» **Exercise prompt**: Exactly the lines from the one with "- → cuenco (negro) <752 404 850 496>" through the end of the data below must be set down, and no pictures with them.

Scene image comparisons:
::::

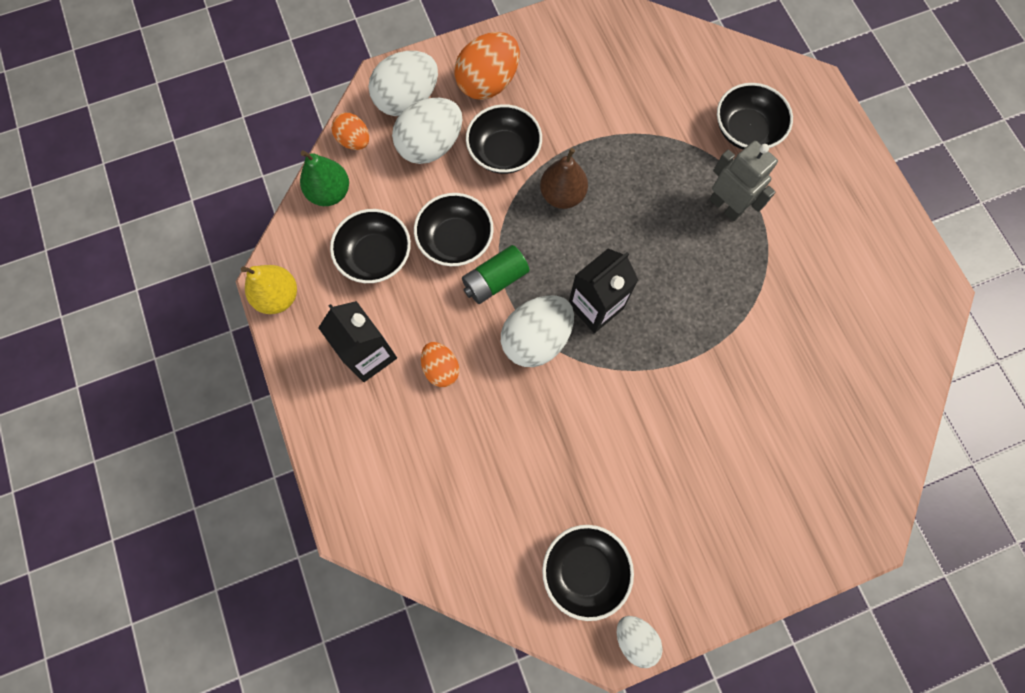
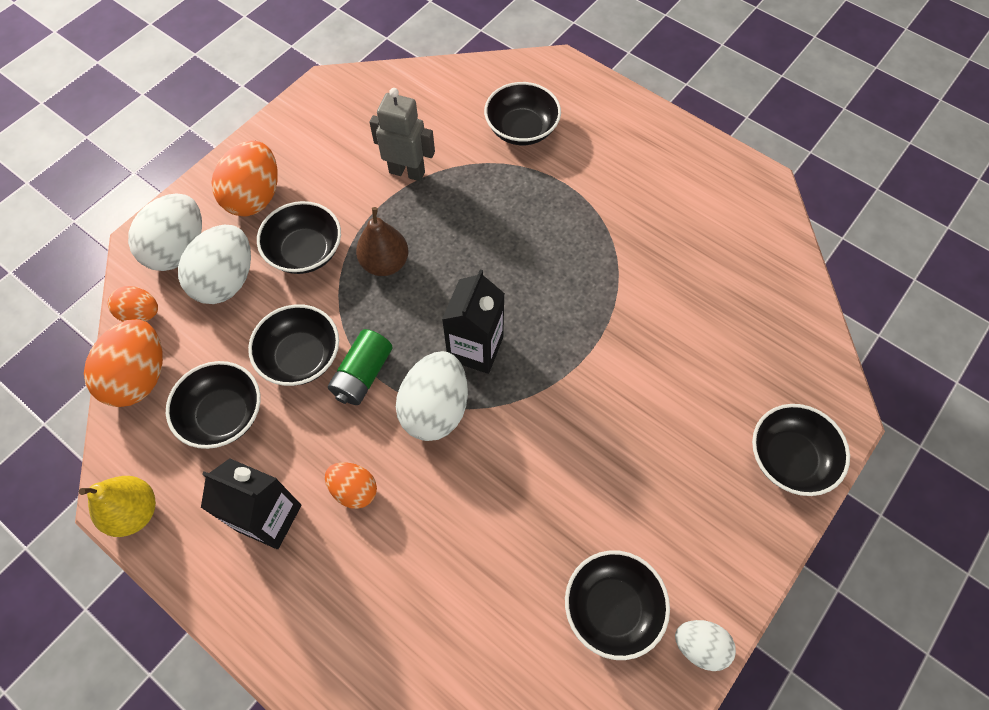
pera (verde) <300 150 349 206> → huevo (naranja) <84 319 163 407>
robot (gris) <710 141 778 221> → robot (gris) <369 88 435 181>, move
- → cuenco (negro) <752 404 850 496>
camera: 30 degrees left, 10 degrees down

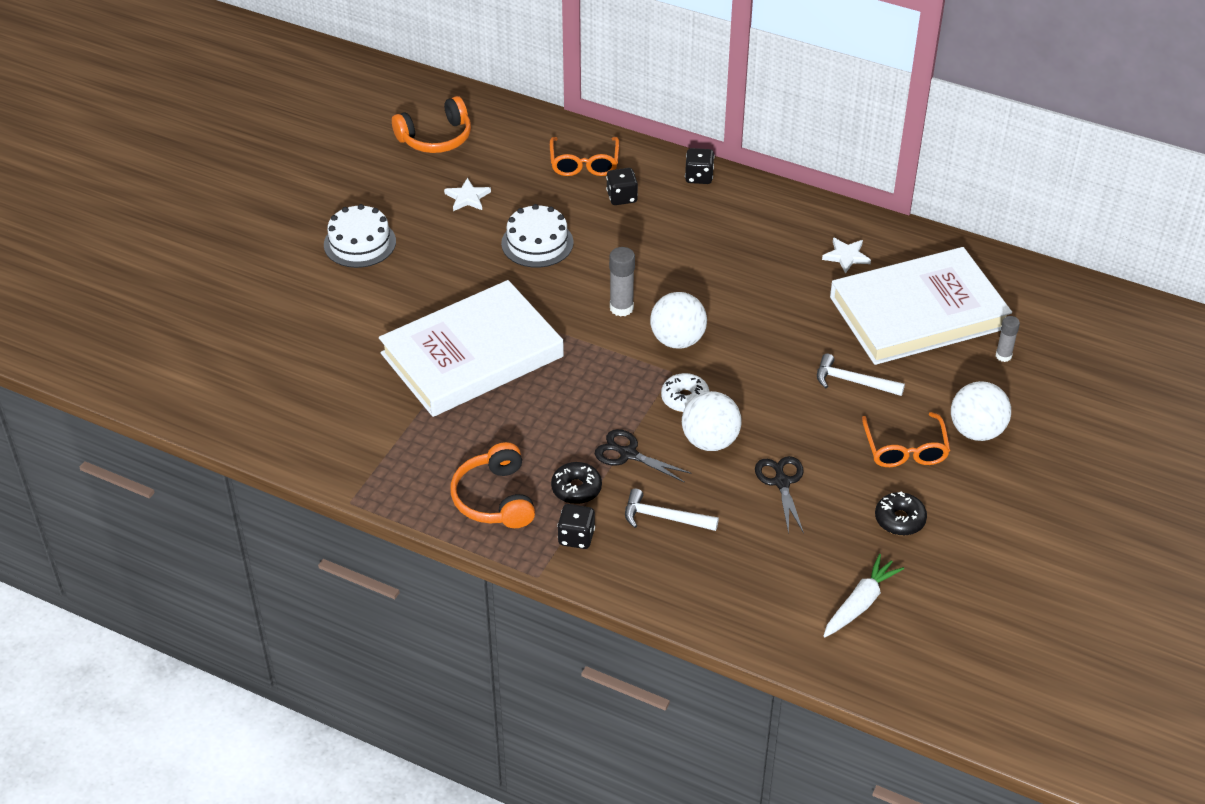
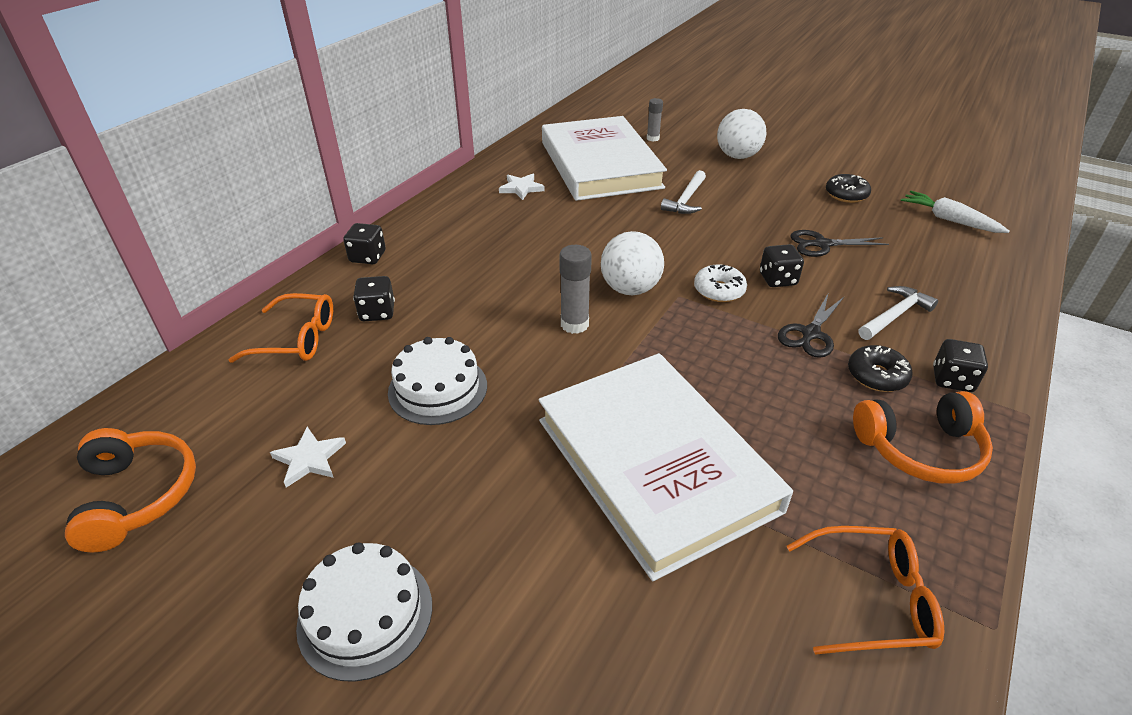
pelota (blanco) <682 391 742 451> → dado (negro) <760 244 804 287>
gafas (naranja) <862 412 950 467> → gafas (naranja) <787 526 944 655>, move
martillo (blanco) <625 488 719 531> → martillo (blanco) <859 286 938 340>, 150 degrees counterclockwise
camera: 85 degrees left, 5 degrees down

::::

» **Response area**:
- → cuenco (negro) <752 404 850 496>
camera: 30 degrees left, 10 degrees down

pelota (blanco) <682 391 742 451> → dado (negro) <760 244 804 287>
gafas (naranja) <862 412 950 467> → gafas (naranja) <787 526 944 655>, move
martillo (blanco) <625 488 719 531> → martillo (blanco) <859 286 938 340>, 150 degrees counterclockwise
camera: 85 degrees left, 5 degrees down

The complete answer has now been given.